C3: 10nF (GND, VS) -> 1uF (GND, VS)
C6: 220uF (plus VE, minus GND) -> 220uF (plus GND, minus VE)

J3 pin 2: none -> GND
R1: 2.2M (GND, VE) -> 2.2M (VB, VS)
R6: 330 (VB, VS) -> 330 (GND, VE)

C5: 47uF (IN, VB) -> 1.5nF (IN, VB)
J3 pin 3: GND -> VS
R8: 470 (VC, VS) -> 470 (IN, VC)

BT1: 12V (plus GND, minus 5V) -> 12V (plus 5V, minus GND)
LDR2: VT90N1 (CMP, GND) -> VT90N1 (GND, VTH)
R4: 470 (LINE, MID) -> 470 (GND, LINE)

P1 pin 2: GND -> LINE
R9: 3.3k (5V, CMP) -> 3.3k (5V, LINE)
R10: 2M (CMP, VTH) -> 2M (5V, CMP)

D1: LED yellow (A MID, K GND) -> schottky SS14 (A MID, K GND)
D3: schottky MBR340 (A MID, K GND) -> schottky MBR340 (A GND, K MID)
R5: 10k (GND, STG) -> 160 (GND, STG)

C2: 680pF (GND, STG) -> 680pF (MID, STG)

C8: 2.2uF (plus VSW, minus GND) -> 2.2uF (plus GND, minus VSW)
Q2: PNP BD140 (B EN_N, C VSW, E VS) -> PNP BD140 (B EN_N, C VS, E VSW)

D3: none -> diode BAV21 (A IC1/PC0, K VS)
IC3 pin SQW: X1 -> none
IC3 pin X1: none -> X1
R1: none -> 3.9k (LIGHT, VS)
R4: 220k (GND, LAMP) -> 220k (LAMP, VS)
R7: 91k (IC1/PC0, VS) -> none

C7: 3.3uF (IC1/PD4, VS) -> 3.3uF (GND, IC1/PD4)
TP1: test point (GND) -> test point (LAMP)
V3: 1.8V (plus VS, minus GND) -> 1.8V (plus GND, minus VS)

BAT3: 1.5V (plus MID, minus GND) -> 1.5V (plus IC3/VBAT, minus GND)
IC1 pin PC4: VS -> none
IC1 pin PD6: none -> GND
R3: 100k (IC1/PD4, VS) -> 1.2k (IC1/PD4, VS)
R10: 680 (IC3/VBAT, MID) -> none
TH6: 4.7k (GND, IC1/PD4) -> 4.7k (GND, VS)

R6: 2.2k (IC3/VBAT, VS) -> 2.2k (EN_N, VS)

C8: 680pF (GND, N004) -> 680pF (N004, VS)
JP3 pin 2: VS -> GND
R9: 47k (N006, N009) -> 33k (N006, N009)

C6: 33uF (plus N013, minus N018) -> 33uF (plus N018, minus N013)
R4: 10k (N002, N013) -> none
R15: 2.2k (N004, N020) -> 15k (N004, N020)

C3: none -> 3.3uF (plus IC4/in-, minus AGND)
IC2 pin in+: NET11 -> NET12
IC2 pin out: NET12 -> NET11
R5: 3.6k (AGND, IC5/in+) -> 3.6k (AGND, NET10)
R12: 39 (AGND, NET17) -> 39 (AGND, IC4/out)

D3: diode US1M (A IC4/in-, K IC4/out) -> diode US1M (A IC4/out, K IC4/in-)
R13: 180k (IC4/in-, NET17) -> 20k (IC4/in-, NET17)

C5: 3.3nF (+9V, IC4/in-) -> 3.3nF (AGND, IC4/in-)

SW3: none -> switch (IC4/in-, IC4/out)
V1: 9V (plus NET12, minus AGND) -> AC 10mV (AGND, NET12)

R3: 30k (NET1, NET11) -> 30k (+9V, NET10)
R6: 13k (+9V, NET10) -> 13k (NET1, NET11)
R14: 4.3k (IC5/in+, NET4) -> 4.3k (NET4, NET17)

▶ **DIRECTIONS**
Please copy all lines of the listing in which the string "VBAT" occurs.

▶ **TASK SOLUTION**
BAT3: 1.5V (plus MID, minus GND) -> 1.5V (plus IC3/VBAT, minus GND)
R10: 680 (IC3/VBAT, MID) -> none
R6: 2.2k (IC3/VBAT, VS) -> 2.2k (EN_N, VS)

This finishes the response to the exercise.